**DESCRIPTION OF THE TASK**
Repeat the listing below word for word, minus the pictures.

**AVAILABLE DATA**
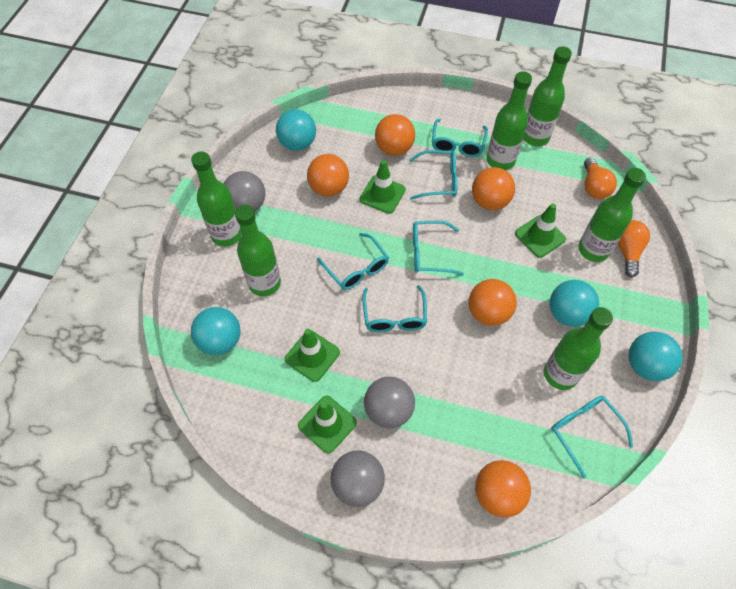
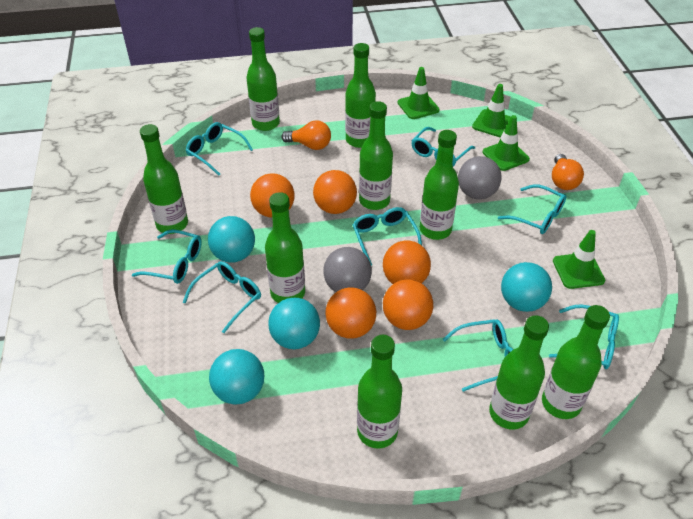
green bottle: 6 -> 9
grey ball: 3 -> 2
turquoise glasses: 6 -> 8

**ANSWER SPACE**
green bottle: 6 -> 9
grey ball: 3 -> 2
turquoise glasses: 6 -> 8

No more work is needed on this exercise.